» DATA EXCERPTS
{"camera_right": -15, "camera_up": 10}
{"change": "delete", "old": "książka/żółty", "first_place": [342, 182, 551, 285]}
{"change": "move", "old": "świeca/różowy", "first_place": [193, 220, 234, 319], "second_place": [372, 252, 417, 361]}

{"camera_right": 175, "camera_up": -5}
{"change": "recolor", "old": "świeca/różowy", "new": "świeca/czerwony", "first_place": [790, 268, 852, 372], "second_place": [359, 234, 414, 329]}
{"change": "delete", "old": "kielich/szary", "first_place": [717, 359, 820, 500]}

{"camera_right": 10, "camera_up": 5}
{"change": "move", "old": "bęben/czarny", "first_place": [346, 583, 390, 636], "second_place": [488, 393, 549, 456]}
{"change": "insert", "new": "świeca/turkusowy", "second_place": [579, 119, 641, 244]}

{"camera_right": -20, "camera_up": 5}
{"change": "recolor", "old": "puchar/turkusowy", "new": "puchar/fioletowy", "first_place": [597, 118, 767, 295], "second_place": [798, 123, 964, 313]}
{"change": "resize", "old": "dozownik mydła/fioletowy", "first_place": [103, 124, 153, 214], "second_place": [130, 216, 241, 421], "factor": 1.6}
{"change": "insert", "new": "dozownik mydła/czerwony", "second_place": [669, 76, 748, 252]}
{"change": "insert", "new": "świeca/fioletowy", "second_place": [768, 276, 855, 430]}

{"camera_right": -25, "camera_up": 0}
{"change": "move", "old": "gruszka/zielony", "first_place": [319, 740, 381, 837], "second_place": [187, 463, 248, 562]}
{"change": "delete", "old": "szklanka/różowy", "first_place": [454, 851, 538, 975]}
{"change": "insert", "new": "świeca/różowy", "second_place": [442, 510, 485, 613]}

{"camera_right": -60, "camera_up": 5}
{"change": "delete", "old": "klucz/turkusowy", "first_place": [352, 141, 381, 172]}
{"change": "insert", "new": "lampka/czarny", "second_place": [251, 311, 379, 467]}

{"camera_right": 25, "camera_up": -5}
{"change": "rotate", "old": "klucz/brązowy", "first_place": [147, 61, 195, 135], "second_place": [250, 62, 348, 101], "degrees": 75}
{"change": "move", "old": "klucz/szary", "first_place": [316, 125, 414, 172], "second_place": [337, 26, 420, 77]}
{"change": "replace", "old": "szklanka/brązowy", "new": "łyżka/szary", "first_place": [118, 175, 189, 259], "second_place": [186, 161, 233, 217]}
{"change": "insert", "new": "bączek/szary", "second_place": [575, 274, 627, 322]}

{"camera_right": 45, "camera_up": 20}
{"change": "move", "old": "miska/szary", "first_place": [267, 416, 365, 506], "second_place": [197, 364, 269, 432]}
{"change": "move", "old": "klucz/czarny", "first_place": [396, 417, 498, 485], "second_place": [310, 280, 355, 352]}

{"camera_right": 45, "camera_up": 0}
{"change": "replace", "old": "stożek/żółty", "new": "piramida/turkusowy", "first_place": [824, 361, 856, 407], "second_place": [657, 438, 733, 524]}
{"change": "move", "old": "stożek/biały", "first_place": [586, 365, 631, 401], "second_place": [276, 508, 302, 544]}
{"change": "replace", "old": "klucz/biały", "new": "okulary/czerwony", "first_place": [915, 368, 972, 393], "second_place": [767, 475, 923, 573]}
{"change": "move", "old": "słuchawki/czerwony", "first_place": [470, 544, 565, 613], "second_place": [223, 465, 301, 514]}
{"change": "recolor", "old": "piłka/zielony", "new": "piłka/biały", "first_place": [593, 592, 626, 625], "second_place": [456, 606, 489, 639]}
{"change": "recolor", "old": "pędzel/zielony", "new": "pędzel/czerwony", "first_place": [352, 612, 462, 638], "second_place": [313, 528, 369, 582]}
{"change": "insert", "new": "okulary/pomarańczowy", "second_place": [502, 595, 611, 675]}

» TASK BRIEF
Lines with "dozownik" in them: work out how many there are in the listing and give the figure alone.

» EXPECTED ANSWER
2